*** RECORDS PROVIDED Section Begins ***

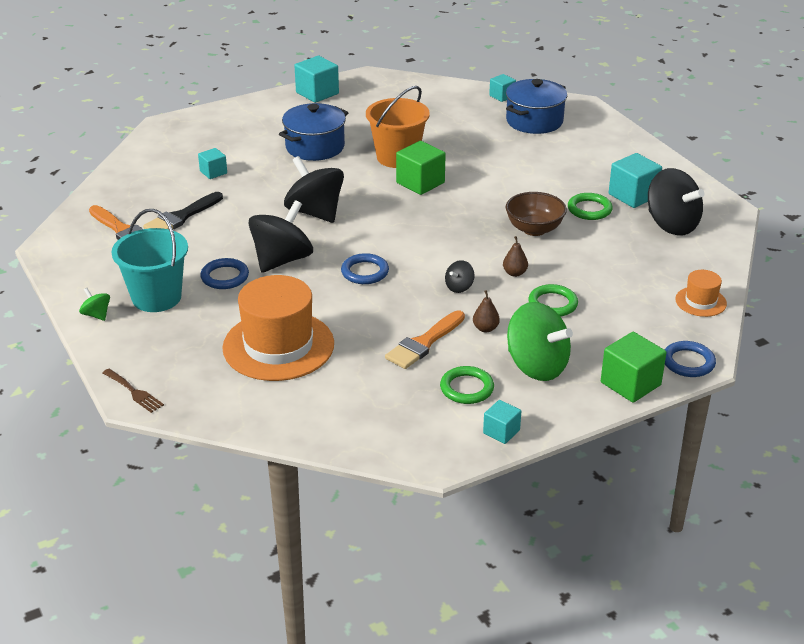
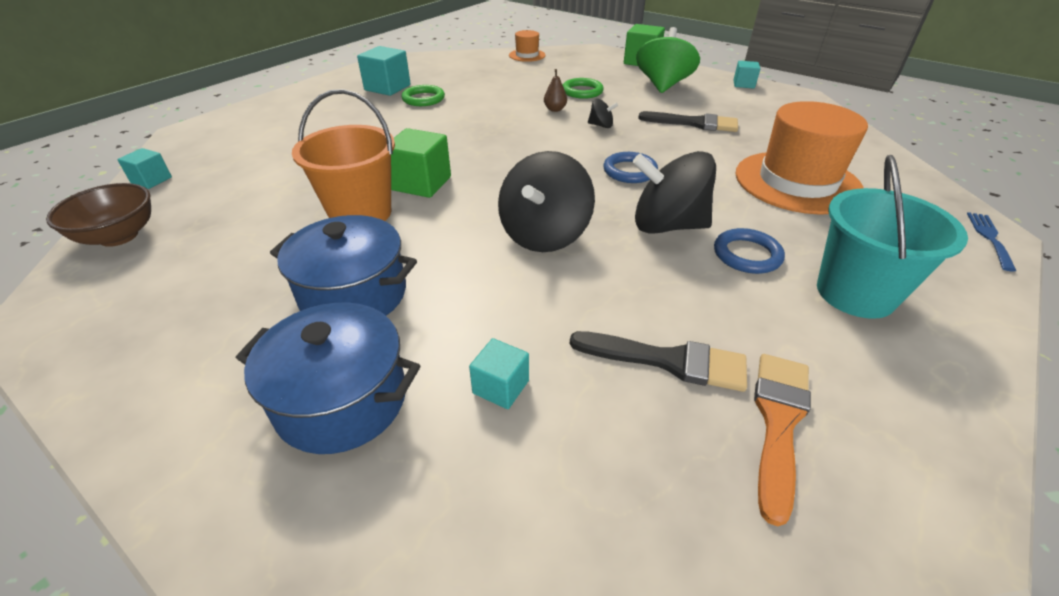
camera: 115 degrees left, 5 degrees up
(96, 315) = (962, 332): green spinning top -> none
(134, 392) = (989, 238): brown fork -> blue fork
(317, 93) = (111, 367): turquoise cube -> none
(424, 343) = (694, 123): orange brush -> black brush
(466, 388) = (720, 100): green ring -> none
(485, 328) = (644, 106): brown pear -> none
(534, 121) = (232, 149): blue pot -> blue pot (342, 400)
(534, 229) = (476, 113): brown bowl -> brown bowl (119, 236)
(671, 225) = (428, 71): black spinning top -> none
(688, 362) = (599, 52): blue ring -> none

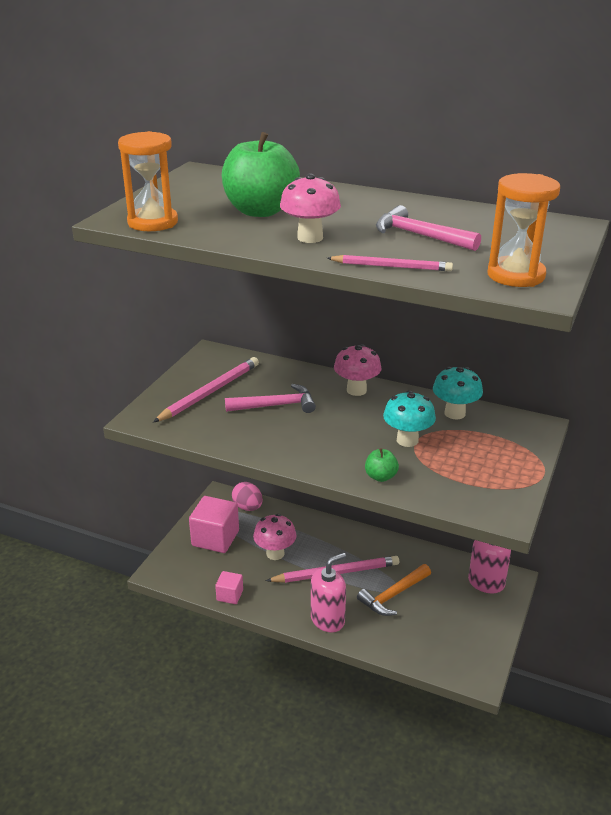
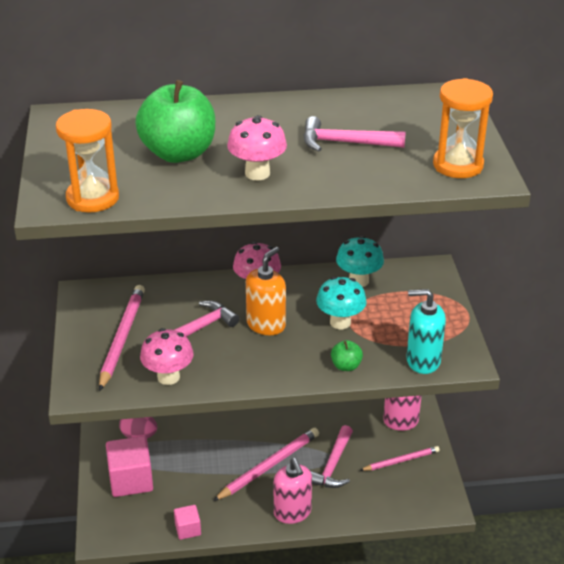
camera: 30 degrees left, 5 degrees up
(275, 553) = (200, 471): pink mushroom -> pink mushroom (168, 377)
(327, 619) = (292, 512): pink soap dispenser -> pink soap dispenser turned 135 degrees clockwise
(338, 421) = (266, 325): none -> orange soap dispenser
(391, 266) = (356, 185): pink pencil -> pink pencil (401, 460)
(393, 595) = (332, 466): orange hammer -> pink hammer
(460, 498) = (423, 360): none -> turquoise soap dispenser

*** RECORDS PROVIDED Section Ends ***

### INSTRUCTIONS TO FOLLOW
Output only the lines from the line that contains "(327, 619) = (292, 512): pink" through the end of the entries, both included, exactly as they appear.

### RESPONSE BOX
(327, 619) = (292, 512): pink soap dispenser -> pink soap dispenser turned 135 degrees clockwise
(338, 421) = (266, 325): none -> orange soap dispenser
(391, 266) = (356, 185): pink pencil -> pink pencil (401, 460)
(393, 595) = (332, 466): orange hammer -> pink hammer
(460, 498) = (423, 360): none -> turquoise soap dispenser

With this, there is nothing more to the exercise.